Stored data entries:
*** Block opens ***

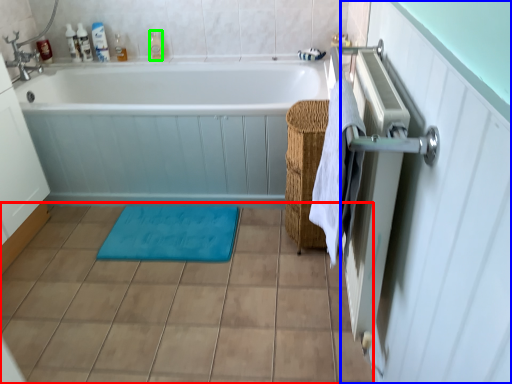
Question: Which object is positioned closest to ceramic tile (highlighted by a red box)? Select from screen door (highlighted by a blue box) and toiletry (highlighted by a green box).

Choices:
 (A) screen door
 (B) toiletry

Answer: (A)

*** Block closes ***

What you will do: Can you reproduce all of the material above word for word, omitting the pictures?

Answer box:
Question: Which object is positioned closest to ceramic tile (highlighted by a red box)? Select from screen door (highlighted by a blue box) and toiletry (highlighted by a green box).

Choices:
 (A) screen door
 (B) toiletry

Answer: (A)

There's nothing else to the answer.